Goal of the exercise -
In the entries below, which lines run from the one containing "black ruler: 1 -> 0" to the one containing "yellow pyramid: 1 -> 2"? Copy exactly those lines, ends included, and no others.

Records to use -
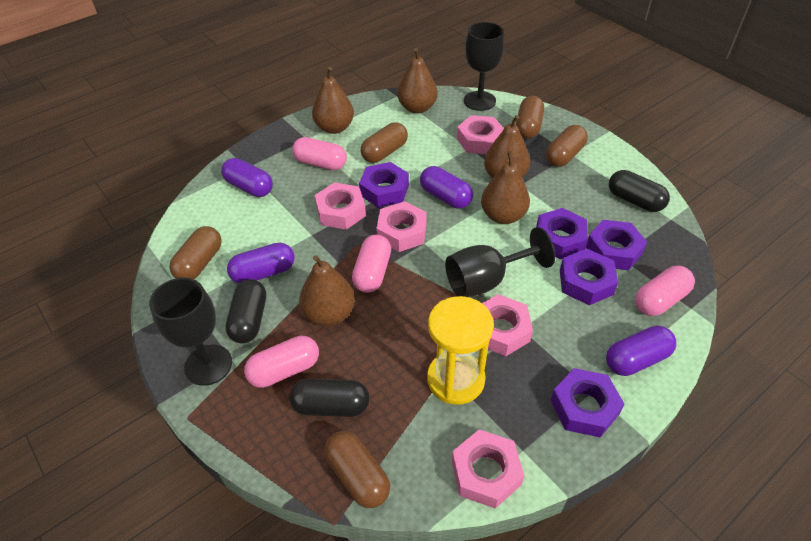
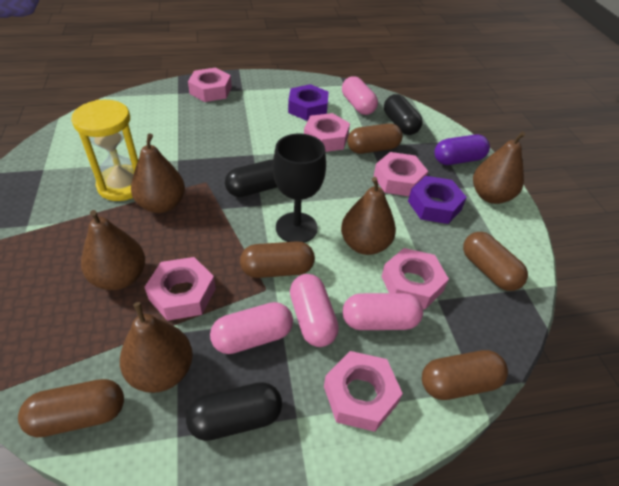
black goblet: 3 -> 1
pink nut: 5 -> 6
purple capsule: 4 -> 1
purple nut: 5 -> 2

---

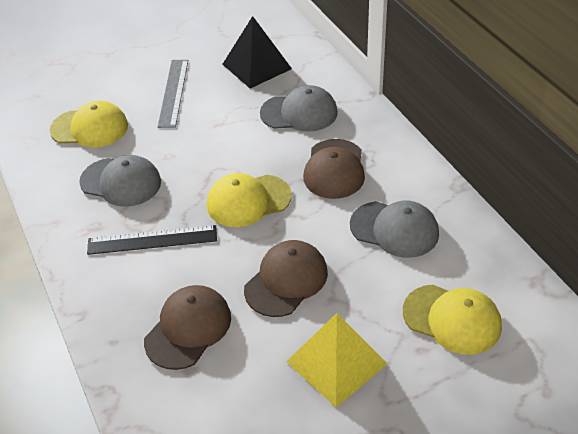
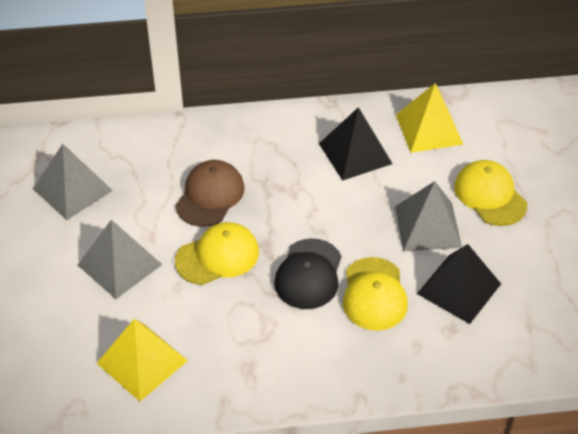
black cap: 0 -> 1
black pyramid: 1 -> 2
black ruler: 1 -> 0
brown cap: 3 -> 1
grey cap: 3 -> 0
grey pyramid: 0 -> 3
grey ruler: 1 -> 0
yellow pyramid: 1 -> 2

Exercise solution -
black ruler: 1 -> 0
brown cap: 3 -> 1
grey cap: 3 -> 0
grey pyramid: 0 -> 3
grey ruler: 1 -> 0
yellow pyramid: 1 -> 2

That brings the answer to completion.